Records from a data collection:
++++++++++

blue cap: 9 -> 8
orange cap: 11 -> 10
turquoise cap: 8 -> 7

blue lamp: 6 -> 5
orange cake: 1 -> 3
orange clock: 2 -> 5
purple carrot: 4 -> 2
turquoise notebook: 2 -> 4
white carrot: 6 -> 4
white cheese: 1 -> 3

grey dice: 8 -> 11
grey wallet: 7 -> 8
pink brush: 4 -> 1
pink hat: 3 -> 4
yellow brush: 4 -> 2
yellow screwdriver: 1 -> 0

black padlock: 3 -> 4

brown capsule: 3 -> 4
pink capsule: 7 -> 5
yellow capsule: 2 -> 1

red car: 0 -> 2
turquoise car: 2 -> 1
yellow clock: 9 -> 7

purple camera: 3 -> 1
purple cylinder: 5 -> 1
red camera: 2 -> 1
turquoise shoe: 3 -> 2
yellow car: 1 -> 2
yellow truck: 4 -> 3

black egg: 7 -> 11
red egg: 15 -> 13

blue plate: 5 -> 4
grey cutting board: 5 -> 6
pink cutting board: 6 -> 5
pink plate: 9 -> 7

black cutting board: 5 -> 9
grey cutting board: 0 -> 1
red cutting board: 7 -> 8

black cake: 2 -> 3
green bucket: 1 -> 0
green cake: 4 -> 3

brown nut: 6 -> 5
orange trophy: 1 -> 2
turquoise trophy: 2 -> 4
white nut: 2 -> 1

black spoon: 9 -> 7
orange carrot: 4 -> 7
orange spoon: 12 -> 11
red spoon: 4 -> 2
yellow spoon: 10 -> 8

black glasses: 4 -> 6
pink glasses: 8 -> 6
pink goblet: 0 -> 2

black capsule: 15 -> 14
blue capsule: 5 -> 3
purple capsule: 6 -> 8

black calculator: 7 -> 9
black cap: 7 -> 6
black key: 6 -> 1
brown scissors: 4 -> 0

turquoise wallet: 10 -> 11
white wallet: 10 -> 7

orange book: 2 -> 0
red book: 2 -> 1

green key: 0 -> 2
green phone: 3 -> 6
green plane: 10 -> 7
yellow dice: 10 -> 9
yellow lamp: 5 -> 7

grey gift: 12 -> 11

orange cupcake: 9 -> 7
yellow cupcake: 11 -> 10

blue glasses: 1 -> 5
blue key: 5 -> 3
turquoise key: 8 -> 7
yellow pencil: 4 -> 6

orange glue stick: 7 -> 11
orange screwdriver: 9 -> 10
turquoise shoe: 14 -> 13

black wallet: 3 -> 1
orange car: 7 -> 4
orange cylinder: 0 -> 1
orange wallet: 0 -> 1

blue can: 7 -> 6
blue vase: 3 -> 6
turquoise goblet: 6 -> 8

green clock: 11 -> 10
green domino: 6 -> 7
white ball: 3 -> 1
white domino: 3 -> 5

++++++++++

YOUR INSTRUCTIONS: Each line of the data that contains "cylinder" belongs in the answer.

ANSWER BOX:
purple cylinder: 5 -> 1
orange cylinder: 0 -> 1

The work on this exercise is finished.